[EXERCISE PROMPT] Please output exactly the part of the records below that opens with the line containing "camera: 85 degrees right, 5 degrees up" and closes with the line containing "white_lukagu <604 348>", both lines included, and nothing else.

[SUPPLIED RECORDS]
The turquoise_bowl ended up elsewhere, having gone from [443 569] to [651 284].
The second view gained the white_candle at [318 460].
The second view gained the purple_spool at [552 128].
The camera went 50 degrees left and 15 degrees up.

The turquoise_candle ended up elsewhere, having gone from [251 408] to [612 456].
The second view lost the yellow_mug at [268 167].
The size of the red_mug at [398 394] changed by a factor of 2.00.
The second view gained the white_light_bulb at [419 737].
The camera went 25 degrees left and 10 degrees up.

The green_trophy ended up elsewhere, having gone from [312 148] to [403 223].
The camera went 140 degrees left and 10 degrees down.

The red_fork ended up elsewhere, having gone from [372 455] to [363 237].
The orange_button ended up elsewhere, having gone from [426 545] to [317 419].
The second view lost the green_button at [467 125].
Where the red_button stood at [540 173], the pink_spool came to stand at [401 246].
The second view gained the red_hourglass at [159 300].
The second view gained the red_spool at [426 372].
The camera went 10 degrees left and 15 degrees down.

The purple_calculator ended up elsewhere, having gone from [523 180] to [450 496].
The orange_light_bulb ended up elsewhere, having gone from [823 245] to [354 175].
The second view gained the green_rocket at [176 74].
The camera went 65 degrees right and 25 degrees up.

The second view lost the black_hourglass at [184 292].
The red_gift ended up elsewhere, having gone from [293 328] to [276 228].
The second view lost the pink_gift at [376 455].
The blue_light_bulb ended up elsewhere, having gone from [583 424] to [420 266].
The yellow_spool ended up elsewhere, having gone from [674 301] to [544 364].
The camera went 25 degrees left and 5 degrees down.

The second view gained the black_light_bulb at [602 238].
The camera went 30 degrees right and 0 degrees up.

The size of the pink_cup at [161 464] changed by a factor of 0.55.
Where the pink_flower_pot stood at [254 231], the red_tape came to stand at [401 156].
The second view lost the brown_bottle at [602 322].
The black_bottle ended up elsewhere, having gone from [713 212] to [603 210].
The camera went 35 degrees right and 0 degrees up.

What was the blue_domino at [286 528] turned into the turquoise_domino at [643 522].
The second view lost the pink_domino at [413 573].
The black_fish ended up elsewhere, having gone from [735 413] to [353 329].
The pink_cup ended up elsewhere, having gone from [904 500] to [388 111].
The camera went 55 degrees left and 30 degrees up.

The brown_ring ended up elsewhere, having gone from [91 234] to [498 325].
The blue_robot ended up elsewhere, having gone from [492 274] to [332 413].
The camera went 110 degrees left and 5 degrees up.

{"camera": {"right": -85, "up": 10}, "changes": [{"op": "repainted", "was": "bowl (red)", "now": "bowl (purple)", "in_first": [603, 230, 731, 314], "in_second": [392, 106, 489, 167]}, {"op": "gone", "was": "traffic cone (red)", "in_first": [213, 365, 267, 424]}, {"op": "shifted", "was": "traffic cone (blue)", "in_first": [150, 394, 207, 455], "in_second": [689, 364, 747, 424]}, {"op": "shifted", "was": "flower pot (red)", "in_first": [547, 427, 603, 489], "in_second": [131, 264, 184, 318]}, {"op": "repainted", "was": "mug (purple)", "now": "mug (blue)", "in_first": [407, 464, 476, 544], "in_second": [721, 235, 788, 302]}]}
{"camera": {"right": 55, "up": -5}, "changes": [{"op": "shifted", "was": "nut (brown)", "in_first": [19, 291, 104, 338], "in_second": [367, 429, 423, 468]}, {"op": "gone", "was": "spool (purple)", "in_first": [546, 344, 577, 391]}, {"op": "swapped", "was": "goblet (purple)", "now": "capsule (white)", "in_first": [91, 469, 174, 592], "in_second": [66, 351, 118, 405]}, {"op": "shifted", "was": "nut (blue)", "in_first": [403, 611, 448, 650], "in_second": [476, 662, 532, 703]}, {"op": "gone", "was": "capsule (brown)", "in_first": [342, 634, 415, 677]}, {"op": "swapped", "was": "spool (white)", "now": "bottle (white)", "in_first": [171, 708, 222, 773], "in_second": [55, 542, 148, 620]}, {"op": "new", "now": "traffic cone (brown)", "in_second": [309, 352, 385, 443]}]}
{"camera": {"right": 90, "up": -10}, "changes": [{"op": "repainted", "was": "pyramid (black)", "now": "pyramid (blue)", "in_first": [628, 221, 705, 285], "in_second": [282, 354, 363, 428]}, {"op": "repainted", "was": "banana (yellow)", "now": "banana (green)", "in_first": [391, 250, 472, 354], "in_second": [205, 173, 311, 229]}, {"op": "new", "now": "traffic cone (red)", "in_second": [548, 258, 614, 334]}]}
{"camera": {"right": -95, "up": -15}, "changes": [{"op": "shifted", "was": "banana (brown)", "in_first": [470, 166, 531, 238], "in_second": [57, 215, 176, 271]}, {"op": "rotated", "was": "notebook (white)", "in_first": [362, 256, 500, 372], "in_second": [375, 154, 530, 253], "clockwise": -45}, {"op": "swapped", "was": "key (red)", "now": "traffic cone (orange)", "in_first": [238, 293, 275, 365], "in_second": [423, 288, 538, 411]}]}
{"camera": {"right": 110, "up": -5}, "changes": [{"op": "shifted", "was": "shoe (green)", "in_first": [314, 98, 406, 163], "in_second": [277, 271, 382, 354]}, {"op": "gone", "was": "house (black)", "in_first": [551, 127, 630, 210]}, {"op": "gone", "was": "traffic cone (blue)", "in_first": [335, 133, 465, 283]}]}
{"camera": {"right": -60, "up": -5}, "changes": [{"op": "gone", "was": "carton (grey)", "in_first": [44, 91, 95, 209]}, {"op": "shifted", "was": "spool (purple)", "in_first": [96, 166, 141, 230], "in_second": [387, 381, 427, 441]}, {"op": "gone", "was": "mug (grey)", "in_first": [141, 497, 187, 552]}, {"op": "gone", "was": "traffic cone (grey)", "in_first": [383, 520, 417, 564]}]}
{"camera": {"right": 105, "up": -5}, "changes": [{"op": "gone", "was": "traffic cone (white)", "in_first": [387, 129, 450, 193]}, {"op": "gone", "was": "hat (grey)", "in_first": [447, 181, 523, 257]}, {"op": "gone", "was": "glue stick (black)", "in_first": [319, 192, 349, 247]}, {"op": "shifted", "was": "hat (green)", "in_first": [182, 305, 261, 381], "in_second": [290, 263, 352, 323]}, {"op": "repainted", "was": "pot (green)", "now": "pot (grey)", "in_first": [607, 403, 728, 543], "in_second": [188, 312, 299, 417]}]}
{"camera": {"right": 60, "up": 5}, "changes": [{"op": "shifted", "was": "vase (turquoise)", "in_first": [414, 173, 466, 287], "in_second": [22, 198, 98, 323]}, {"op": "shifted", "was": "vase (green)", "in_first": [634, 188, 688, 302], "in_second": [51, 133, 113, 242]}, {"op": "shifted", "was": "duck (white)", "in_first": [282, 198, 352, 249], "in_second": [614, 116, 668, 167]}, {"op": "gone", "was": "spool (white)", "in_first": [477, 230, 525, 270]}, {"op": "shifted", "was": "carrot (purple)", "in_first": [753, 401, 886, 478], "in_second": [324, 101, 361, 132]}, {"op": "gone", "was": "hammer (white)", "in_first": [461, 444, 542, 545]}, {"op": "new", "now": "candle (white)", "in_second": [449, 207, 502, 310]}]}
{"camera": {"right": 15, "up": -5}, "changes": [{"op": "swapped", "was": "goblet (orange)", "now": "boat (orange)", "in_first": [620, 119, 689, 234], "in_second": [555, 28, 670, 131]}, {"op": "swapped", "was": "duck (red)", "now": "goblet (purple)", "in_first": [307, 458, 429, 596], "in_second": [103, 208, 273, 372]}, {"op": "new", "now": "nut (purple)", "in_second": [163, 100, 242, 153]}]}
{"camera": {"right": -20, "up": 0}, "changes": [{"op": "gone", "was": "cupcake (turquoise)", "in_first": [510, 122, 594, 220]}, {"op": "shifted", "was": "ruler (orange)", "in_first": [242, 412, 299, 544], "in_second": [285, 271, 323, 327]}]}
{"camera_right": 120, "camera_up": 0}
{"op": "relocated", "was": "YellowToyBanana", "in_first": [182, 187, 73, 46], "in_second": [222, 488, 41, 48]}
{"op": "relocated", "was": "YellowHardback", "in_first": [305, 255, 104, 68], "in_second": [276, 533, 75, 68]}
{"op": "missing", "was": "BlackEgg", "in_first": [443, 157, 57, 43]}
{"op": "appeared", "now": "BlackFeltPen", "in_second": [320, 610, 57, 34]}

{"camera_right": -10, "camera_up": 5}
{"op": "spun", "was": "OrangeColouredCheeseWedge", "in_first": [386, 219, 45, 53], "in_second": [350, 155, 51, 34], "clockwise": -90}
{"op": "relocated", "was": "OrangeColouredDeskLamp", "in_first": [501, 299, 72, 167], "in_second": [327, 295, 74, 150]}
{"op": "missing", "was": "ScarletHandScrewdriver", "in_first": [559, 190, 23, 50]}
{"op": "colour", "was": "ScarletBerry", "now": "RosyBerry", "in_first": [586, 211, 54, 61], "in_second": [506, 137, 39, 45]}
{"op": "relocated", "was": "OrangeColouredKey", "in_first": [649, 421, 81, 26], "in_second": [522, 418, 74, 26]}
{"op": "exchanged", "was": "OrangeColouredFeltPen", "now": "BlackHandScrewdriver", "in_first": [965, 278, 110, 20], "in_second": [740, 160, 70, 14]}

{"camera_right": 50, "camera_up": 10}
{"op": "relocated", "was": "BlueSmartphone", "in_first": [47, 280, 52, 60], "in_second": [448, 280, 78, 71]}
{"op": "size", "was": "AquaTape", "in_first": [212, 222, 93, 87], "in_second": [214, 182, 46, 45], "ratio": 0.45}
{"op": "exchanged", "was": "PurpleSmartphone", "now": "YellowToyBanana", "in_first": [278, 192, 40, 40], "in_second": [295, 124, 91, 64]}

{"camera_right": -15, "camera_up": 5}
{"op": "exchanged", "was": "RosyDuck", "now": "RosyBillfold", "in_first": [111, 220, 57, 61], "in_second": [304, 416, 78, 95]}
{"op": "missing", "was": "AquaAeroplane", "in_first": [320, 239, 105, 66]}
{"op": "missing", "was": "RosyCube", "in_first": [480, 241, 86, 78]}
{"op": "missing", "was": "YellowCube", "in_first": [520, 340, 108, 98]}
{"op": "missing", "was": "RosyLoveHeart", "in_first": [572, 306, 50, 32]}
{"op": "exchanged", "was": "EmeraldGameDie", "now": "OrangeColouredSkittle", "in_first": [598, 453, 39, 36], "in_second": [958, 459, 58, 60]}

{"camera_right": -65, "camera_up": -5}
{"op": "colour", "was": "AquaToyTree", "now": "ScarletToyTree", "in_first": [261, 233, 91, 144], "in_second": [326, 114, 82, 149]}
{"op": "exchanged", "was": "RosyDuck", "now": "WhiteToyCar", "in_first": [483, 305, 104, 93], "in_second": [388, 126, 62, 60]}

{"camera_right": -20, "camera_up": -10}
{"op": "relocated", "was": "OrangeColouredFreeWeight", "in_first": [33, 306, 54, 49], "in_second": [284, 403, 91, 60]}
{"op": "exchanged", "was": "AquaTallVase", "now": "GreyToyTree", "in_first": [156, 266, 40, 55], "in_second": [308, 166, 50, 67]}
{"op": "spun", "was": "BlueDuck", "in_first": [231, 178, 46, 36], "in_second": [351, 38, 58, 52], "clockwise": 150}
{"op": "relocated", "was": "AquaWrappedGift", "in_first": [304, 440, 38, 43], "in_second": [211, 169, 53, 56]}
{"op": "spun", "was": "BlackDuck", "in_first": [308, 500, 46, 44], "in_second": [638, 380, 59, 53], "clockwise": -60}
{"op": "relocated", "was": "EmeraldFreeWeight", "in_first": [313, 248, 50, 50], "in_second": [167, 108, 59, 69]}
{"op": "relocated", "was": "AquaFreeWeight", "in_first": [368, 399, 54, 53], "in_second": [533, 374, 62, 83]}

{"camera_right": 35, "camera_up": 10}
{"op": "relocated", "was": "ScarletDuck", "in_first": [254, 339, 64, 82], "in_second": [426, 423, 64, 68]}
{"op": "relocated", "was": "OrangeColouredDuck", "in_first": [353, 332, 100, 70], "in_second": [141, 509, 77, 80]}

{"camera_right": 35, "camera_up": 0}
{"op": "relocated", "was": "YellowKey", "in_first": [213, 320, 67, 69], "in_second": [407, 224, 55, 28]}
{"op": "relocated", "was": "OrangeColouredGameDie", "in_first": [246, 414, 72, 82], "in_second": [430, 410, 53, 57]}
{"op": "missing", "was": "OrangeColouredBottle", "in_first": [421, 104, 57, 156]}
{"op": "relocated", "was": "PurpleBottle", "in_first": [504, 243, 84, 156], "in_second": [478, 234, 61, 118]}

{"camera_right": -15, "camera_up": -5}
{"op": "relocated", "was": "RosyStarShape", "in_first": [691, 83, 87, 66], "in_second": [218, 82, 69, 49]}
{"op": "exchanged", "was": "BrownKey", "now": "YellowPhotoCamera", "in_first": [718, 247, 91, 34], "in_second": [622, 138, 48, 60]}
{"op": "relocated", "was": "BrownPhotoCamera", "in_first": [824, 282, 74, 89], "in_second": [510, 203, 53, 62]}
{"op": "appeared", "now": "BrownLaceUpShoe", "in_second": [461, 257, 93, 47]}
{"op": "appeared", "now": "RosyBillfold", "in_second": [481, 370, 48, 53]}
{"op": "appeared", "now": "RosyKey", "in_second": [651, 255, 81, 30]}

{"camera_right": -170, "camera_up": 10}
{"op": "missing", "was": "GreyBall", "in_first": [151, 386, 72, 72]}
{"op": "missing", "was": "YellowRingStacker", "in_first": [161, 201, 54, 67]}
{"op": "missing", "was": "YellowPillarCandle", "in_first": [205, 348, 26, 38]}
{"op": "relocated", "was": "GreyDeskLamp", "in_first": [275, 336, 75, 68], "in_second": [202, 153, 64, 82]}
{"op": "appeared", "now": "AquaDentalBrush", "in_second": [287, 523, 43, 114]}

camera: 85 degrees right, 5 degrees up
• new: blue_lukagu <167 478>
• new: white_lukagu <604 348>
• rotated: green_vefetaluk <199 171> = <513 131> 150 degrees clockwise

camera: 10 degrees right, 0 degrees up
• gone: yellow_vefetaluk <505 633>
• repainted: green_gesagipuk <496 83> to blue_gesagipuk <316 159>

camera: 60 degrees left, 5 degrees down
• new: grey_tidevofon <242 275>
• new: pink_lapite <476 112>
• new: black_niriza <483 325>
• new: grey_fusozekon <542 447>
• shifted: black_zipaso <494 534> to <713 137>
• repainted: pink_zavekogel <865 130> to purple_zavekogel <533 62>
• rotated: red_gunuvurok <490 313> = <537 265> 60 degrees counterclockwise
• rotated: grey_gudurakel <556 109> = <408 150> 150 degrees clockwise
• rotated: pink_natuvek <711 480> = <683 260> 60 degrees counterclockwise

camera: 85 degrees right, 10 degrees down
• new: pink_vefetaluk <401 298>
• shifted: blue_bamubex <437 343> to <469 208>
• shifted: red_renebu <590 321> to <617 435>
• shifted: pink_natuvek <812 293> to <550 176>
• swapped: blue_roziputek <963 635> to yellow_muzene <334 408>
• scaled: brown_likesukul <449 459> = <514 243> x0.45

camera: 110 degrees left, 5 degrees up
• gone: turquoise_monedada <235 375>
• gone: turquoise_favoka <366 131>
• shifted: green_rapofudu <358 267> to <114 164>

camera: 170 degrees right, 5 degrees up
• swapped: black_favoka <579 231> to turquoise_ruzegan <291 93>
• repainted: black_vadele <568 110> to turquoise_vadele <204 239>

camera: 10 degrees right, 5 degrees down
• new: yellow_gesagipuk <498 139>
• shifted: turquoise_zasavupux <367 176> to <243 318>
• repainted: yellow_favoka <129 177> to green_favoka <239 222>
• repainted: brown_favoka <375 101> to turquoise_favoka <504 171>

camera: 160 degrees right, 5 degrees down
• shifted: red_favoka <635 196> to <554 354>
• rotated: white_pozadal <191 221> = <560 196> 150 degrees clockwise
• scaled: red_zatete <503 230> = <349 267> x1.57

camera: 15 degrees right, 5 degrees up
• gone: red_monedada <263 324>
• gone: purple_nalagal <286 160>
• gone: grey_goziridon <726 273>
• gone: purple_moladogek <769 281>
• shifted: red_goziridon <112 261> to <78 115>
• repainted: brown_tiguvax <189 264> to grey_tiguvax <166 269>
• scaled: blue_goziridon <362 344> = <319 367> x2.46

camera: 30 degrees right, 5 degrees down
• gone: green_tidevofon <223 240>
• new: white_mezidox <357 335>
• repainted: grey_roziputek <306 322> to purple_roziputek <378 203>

[SOLVED EXERCISE]
camera: 85 degrees right, 5 degrees up
• new: blue_lukagu <167 478>
• new: white_lukagu <604 348>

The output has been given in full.